SUPPLIED MATERIAL:
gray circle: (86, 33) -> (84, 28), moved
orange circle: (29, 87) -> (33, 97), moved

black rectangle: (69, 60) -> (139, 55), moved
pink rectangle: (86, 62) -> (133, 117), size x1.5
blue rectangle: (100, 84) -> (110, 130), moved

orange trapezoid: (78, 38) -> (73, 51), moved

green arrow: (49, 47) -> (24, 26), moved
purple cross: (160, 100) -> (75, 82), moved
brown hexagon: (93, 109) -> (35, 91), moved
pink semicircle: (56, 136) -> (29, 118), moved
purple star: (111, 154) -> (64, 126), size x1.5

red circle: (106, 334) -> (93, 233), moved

--

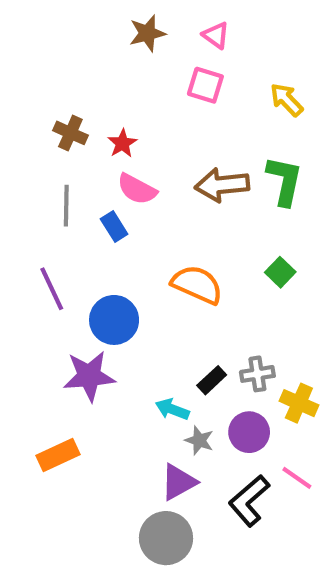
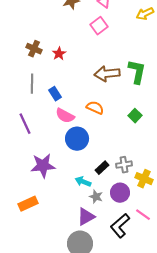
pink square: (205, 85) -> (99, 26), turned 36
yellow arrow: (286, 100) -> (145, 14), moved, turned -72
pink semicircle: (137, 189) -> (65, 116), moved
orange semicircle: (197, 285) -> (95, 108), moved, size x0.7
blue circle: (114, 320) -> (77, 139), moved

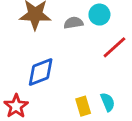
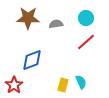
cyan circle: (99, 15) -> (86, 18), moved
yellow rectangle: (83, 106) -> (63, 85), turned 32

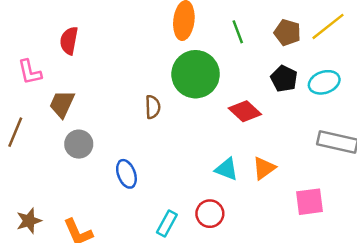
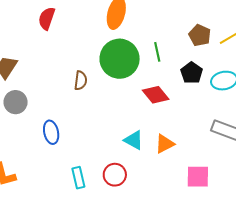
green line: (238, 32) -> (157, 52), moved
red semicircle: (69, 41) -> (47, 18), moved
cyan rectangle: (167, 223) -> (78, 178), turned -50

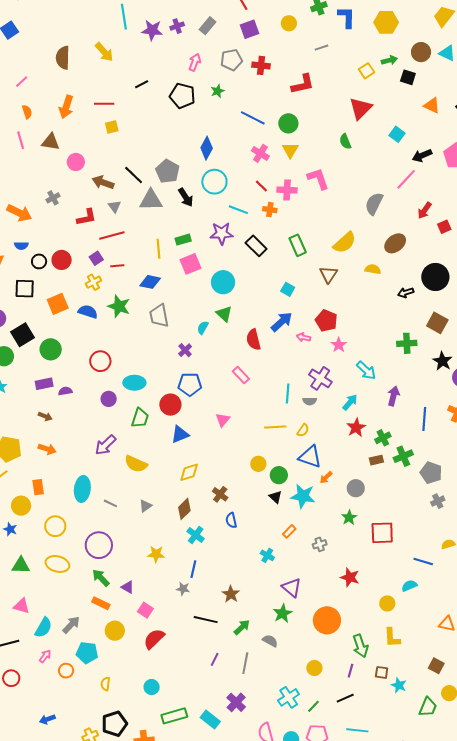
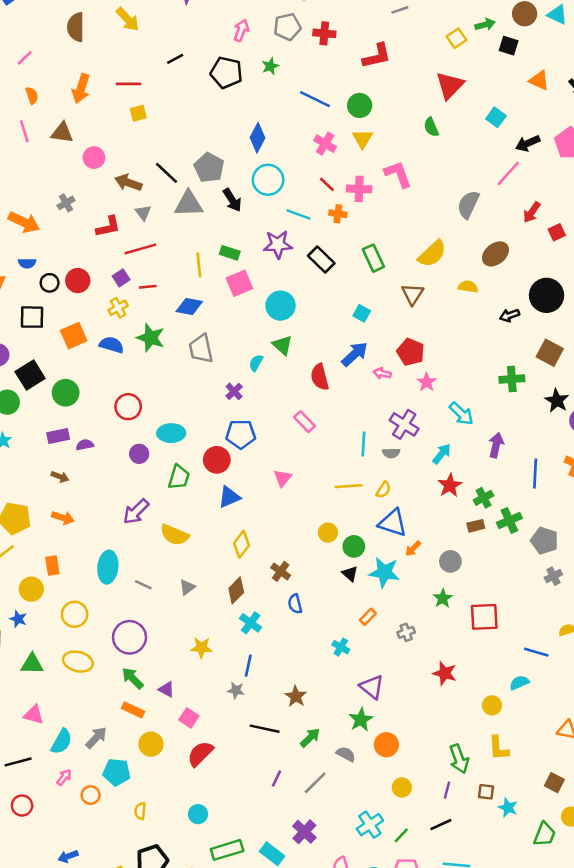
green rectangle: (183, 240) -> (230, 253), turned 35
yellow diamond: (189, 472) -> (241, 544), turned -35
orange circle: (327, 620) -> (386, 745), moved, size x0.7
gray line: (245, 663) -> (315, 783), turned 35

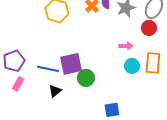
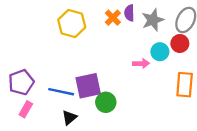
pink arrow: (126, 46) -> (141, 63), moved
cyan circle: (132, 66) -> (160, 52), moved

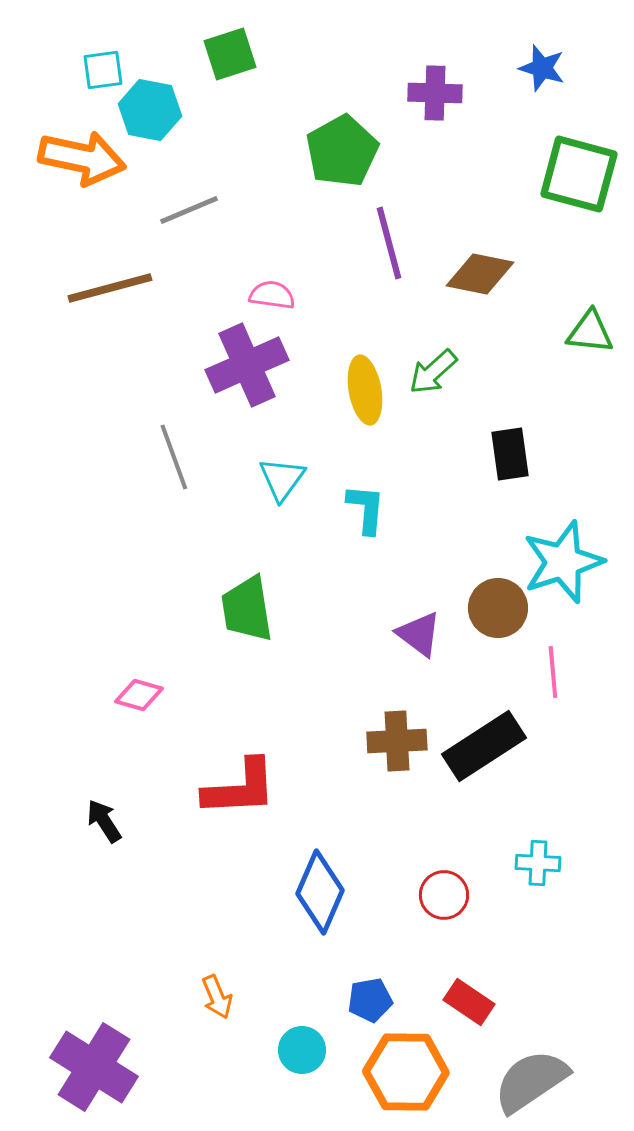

--

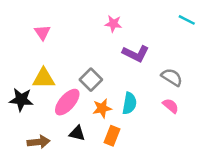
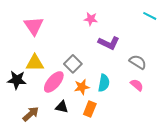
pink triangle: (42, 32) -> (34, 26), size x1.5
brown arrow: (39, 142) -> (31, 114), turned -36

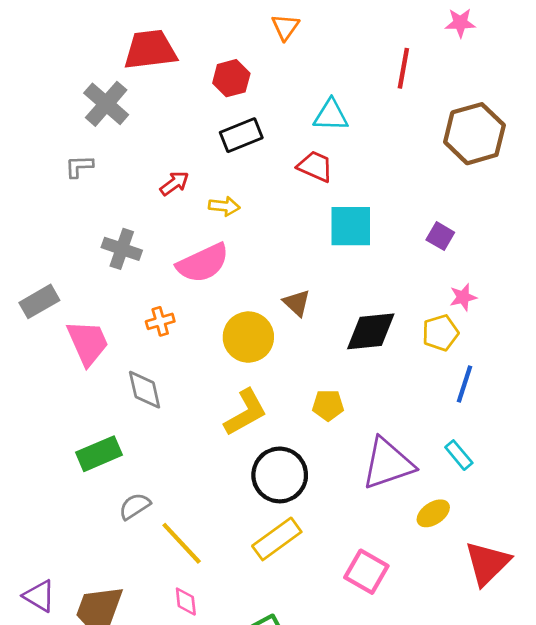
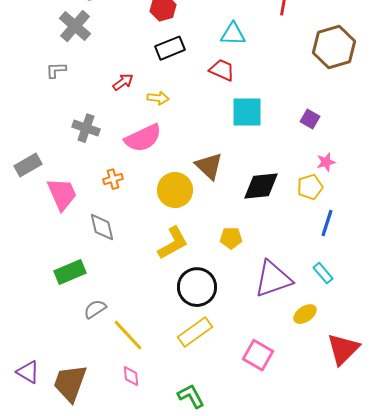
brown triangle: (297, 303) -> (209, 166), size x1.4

EXERCISE DESCRIPTION:
Excerpt from the records above: set down only the lines from the one that contains "yellow arrow: (286, 100)" through the one that contains "green line: (238, 32) -> (157, 52), moved", inclusive, word for word. Pictures stay out.

EXERCISE ANSWER:
yellow arrow: (286, 100) -> (145, 14), moved, turned -72
pink semicircle: (137, 189) -> (65, 116), moved
orange semicircle: (197, 285) -> (95, 108), moved, size x0.7
blue circle: (114, 320) -> (77, 139), moved

cyan circle: (99, 15) -> (86, 18), moved
yellow rectangle: (83, 106) -> (63, 85), turned 32

green line: (238, 32) -> (157, 52), moved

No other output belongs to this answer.